> Task goal: Count how many lines in the data below include "RESET". Answer with the number only.
════
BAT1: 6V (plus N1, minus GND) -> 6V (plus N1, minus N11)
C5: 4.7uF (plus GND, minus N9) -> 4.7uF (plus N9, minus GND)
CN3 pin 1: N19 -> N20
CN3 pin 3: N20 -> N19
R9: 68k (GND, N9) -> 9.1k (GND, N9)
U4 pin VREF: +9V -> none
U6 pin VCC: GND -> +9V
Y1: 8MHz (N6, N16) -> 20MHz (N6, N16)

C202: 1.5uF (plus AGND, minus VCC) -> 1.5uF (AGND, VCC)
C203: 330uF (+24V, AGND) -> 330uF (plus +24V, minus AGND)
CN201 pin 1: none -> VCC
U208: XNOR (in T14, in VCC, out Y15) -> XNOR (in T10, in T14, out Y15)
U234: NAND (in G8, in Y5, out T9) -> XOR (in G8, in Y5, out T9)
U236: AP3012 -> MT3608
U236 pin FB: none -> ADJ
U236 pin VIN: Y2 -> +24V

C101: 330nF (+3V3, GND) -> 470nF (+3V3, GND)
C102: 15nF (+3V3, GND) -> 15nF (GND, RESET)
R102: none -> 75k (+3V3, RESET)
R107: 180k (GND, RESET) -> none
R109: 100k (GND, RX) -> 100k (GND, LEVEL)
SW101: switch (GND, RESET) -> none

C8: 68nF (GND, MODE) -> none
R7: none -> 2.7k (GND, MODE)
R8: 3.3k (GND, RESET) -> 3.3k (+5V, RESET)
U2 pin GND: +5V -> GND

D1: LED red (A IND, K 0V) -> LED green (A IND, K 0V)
════
> Exercise response: 5